Task inputs:

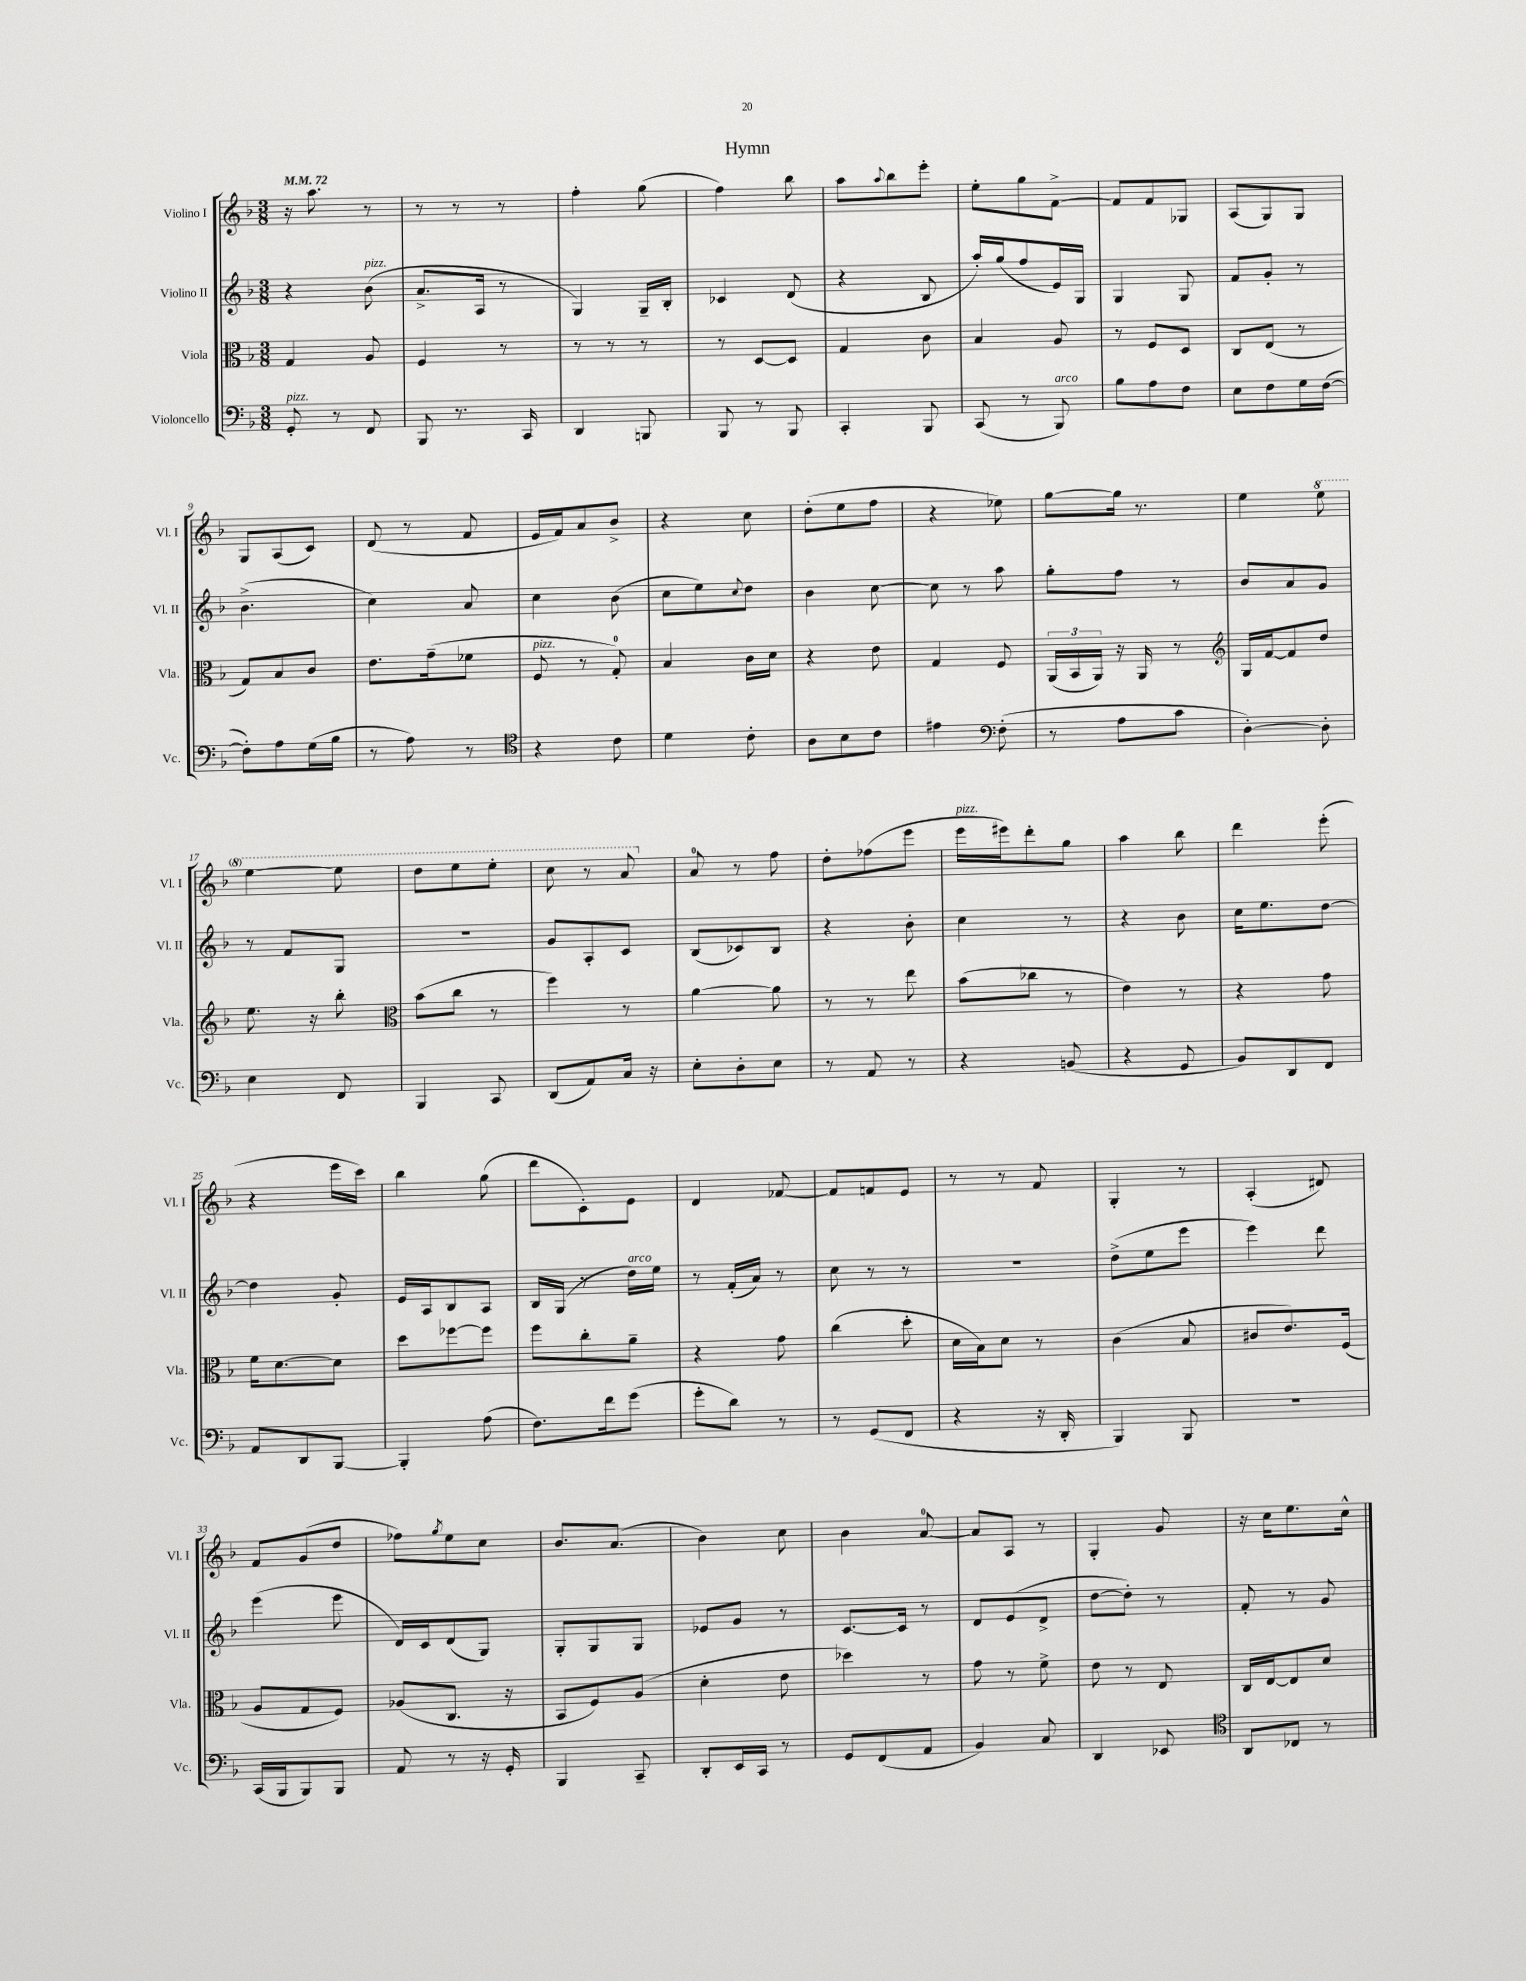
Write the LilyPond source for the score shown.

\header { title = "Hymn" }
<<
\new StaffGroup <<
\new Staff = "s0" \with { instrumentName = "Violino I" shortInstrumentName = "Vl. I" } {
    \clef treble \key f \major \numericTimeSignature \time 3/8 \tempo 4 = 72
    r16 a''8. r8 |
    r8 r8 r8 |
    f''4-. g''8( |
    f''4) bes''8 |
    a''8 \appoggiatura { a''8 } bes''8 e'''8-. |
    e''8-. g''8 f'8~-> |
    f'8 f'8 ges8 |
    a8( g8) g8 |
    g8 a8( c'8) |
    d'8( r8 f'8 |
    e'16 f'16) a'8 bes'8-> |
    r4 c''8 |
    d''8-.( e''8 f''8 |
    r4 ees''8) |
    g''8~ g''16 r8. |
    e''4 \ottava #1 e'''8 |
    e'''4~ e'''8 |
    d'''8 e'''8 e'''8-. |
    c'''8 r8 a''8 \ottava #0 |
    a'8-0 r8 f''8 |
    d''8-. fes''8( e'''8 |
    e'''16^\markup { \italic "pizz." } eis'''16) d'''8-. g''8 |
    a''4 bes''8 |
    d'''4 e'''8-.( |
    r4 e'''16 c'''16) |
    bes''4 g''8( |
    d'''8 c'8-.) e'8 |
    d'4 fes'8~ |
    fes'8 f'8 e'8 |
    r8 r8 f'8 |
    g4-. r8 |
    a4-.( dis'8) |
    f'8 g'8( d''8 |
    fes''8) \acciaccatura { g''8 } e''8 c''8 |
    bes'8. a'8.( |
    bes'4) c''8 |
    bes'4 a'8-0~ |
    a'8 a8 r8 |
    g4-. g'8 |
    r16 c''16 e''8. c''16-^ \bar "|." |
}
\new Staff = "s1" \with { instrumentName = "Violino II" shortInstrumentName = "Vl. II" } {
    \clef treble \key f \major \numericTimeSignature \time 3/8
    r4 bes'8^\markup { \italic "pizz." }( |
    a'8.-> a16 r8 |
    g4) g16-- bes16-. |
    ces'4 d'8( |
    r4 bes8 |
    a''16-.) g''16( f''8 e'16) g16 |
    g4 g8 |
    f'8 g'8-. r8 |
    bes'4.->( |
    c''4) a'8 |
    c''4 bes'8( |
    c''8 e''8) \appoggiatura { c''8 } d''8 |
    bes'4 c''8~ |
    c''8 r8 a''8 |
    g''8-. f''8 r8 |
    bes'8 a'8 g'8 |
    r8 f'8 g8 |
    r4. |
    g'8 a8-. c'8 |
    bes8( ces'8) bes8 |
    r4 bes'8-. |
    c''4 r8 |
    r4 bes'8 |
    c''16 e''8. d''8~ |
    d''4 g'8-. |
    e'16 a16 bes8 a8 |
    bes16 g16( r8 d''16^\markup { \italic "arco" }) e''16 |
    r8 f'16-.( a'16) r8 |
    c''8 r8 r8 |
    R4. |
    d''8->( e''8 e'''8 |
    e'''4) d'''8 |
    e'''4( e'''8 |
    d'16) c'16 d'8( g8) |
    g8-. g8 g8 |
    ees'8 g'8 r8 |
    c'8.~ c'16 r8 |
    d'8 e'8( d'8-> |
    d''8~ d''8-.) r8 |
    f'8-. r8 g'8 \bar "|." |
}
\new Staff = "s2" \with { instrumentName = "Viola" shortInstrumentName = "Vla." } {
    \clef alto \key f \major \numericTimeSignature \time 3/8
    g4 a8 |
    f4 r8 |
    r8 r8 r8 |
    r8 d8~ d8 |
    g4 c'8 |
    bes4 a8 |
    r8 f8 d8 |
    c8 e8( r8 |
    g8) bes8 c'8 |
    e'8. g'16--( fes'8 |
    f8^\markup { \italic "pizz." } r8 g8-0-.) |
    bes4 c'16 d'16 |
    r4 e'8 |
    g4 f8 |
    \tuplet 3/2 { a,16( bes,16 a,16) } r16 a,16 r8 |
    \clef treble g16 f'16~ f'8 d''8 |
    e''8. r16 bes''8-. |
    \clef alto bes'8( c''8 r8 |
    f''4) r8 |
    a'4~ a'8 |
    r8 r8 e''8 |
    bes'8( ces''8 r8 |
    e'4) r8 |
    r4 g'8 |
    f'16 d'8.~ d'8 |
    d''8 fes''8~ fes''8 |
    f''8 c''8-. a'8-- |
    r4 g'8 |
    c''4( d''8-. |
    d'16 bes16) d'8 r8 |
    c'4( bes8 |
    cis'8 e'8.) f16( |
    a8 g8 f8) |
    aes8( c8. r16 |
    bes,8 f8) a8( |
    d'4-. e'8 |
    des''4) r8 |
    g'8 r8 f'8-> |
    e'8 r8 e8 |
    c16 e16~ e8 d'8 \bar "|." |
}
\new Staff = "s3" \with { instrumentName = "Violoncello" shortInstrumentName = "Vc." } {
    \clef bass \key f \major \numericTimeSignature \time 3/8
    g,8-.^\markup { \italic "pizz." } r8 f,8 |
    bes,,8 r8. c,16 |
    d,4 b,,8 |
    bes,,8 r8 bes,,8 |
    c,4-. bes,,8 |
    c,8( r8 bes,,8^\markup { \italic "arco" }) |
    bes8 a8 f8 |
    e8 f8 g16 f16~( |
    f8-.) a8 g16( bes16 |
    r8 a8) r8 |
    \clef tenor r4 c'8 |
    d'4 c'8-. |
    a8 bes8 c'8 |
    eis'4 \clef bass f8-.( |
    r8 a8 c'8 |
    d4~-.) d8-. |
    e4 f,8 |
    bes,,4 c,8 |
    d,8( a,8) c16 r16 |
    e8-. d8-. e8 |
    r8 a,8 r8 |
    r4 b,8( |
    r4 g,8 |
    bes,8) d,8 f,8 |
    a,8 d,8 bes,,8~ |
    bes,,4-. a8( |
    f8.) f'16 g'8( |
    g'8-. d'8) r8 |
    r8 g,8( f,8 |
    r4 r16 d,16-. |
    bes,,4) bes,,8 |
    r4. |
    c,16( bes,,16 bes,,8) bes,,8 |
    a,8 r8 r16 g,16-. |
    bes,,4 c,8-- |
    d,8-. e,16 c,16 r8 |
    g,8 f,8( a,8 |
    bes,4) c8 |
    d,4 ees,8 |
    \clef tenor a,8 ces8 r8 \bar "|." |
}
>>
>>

Instructions to follow:
Gather every line in the data above that contains the string "treble". Case counts.

The response:
    \clef treble \key f \major \numericTimeSignature \time 3/8 \tempo 4 = 72
    \clef treble \key f \major \numericTimeSignature \time 3/8
    \clef treble g16 f'16~ f'8 d''8 |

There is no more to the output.